▶ Task prompt: Find every line in the listing below that contains "kern" with the same capital and small letters, and copy each of those lines.

▶ The records:
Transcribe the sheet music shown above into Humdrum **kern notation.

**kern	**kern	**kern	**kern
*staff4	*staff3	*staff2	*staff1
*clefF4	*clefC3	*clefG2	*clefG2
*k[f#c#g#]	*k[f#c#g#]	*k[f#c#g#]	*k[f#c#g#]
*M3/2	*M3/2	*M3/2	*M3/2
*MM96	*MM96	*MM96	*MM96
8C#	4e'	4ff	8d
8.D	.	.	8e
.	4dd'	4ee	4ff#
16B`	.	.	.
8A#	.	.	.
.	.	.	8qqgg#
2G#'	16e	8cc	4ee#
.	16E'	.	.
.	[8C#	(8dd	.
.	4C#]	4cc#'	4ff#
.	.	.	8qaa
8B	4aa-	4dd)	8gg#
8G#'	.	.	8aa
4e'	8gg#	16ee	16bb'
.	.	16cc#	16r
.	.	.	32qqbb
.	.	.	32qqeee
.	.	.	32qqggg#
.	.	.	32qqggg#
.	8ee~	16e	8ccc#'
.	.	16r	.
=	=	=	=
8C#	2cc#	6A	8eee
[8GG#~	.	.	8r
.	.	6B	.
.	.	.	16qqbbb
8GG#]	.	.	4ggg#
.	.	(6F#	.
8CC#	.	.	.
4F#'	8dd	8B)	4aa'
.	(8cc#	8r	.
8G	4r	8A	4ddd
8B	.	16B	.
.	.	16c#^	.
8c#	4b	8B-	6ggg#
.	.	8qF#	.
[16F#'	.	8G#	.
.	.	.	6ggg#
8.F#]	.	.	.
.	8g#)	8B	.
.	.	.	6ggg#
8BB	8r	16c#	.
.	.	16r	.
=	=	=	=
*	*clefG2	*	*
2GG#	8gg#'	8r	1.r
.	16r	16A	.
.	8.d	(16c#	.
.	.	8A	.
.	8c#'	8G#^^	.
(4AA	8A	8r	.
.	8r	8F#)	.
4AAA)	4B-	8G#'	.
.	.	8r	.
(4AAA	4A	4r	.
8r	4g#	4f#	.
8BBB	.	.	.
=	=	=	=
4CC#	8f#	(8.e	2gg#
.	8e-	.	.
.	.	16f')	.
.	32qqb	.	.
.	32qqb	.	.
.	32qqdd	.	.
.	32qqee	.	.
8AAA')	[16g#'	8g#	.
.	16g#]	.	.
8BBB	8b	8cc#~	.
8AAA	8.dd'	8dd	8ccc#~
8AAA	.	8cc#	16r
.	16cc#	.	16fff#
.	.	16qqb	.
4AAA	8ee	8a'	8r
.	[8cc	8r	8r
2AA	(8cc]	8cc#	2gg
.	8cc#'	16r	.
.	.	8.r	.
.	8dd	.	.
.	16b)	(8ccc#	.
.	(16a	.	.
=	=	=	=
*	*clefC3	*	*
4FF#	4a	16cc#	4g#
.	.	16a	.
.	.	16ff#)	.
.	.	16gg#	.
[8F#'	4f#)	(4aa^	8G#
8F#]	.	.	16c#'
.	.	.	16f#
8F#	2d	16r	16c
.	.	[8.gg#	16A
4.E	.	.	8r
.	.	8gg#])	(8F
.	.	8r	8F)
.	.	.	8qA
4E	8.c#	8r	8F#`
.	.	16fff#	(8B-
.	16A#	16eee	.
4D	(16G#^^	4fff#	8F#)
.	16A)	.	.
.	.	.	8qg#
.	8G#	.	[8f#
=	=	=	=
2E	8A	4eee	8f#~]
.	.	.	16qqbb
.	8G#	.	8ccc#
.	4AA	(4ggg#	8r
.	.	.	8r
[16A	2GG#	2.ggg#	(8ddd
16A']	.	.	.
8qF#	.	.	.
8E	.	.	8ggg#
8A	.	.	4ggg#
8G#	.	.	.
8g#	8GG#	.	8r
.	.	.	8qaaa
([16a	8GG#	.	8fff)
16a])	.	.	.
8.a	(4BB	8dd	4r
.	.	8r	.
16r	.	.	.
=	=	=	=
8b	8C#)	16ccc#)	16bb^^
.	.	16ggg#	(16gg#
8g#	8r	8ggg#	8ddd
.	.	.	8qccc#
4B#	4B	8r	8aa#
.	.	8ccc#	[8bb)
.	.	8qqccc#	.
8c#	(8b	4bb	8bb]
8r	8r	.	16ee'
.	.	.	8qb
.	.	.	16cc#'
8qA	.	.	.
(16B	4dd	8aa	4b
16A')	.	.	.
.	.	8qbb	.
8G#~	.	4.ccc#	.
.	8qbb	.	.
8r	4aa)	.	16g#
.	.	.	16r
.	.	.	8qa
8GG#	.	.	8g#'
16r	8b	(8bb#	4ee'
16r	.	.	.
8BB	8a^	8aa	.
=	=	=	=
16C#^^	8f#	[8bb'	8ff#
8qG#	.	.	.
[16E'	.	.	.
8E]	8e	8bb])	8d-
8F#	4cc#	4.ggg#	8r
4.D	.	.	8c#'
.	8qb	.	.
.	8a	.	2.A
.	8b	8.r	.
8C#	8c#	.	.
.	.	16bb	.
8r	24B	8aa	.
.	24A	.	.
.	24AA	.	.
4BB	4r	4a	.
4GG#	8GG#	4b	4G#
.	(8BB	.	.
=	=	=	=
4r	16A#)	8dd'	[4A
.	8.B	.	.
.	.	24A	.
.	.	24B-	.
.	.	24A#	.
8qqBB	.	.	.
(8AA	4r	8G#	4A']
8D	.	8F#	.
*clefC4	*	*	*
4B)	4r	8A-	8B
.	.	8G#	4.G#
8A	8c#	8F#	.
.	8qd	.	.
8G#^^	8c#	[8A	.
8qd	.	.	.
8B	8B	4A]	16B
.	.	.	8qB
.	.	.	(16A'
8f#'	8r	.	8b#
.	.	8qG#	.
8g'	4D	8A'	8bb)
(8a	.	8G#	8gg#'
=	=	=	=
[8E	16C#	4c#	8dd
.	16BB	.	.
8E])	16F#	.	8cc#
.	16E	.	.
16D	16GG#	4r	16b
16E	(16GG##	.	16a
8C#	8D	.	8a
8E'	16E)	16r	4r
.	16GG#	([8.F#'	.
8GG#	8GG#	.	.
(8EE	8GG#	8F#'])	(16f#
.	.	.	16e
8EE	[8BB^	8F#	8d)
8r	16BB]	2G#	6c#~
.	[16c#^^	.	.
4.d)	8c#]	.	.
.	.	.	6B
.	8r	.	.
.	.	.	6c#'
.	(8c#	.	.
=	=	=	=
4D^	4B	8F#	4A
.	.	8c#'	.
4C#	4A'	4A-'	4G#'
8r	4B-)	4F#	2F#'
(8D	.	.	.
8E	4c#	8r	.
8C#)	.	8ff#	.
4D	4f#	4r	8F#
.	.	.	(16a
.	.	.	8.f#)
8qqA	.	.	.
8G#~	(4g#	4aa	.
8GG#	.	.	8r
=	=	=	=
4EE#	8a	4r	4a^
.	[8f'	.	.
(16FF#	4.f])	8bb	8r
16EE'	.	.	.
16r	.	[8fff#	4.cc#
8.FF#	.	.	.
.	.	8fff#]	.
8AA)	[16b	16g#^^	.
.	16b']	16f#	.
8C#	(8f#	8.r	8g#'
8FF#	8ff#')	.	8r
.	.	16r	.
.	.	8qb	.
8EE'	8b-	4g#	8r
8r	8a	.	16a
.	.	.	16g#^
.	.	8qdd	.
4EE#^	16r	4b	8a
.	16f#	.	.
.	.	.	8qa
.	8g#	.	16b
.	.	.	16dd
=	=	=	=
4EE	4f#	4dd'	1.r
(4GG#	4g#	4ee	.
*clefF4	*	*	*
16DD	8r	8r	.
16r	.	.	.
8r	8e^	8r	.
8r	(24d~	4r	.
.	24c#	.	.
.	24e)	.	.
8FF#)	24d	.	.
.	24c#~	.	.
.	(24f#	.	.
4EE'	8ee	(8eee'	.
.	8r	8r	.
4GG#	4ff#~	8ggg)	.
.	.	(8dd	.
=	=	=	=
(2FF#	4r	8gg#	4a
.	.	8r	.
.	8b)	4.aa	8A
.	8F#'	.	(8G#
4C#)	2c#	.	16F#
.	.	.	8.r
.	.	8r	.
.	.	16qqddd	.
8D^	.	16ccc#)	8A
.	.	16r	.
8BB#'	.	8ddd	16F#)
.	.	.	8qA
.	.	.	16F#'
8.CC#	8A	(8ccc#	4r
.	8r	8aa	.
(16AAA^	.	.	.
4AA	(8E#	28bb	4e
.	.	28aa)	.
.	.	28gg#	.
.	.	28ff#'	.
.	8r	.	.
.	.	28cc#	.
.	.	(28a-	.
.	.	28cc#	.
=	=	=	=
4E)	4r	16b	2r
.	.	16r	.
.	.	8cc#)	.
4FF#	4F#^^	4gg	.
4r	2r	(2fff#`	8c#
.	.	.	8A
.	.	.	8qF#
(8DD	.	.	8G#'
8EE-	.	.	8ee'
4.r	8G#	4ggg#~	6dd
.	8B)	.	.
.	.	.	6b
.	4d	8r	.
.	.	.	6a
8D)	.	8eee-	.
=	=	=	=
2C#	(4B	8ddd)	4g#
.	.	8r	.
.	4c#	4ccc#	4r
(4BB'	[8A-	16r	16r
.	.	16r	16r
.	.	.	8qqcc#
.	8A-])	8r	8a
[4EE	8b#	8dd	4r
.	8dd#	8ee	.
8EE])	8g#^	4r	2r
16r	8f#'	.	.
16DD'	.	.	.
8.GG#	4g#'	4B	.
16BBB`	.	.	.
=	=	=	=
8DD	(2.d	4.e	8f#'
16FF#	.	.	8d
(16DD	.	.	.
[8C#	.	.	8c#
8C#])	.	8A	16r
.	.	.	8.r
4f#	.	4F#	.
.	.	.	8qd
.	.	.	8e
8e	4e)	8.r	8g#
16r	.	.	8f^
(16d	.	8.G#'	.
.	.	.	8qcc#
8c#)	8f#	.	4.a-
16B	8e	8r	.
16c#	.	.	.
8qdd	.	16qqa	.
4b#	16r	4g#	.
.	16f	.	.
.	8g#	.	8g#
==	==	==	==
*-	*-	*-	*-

▶ Exercise response:
Transcribe the sheet music shown above into Humdrum **kern notation.
**kern	**kern	**kern	**kern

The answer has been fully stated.